======== AVAILABLE DATA

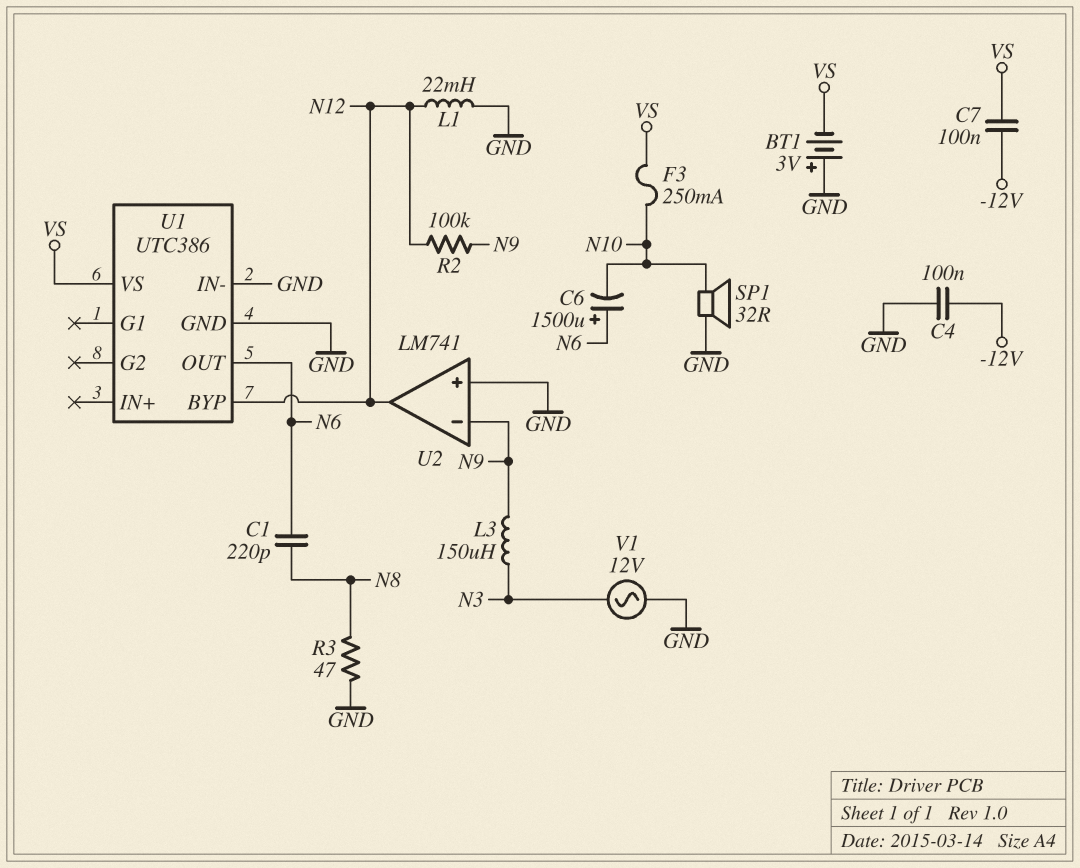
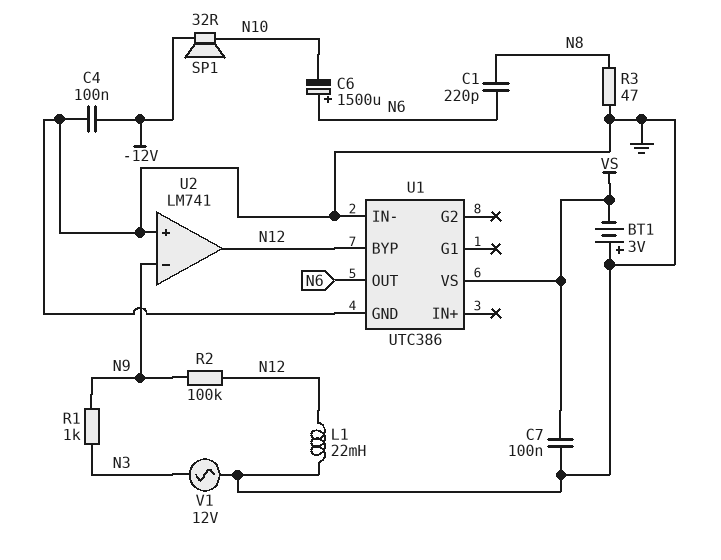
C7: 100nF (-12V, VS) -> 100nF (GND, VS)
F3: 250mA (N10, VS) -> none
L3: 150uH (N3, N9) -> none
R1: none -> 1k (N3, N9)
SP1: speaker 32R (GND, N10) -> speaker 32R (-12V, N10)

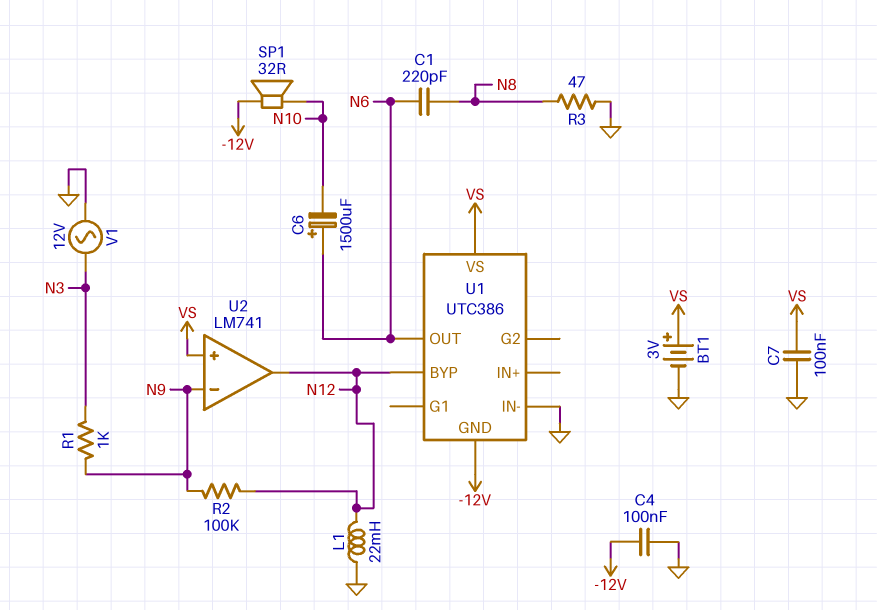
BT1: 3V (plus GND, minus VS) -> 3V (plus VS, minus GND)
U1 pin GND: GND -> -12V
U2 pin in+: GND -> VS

================

§ WORK INSTRUCTION
Quote the data exactly, leaving every image out of the copy.

§ RESPONSE AREA
C7: 100nF (-12V, VS) -> 100nF (GND, VS)
F3: 250mA (N10, VS) -> none
L3: 150uH (N3, N9) -> none
R1: none -> 1k (N3, N9)
SP1: speaker 32R (GND, N10) -> speaker 32R (-12V, N10)

BT1: 3V (plus GND, minus VS) -> 3V (plus VS, minus GND)
U1 pin GND: GND -> -12V
U2 pin in+: GND -> VS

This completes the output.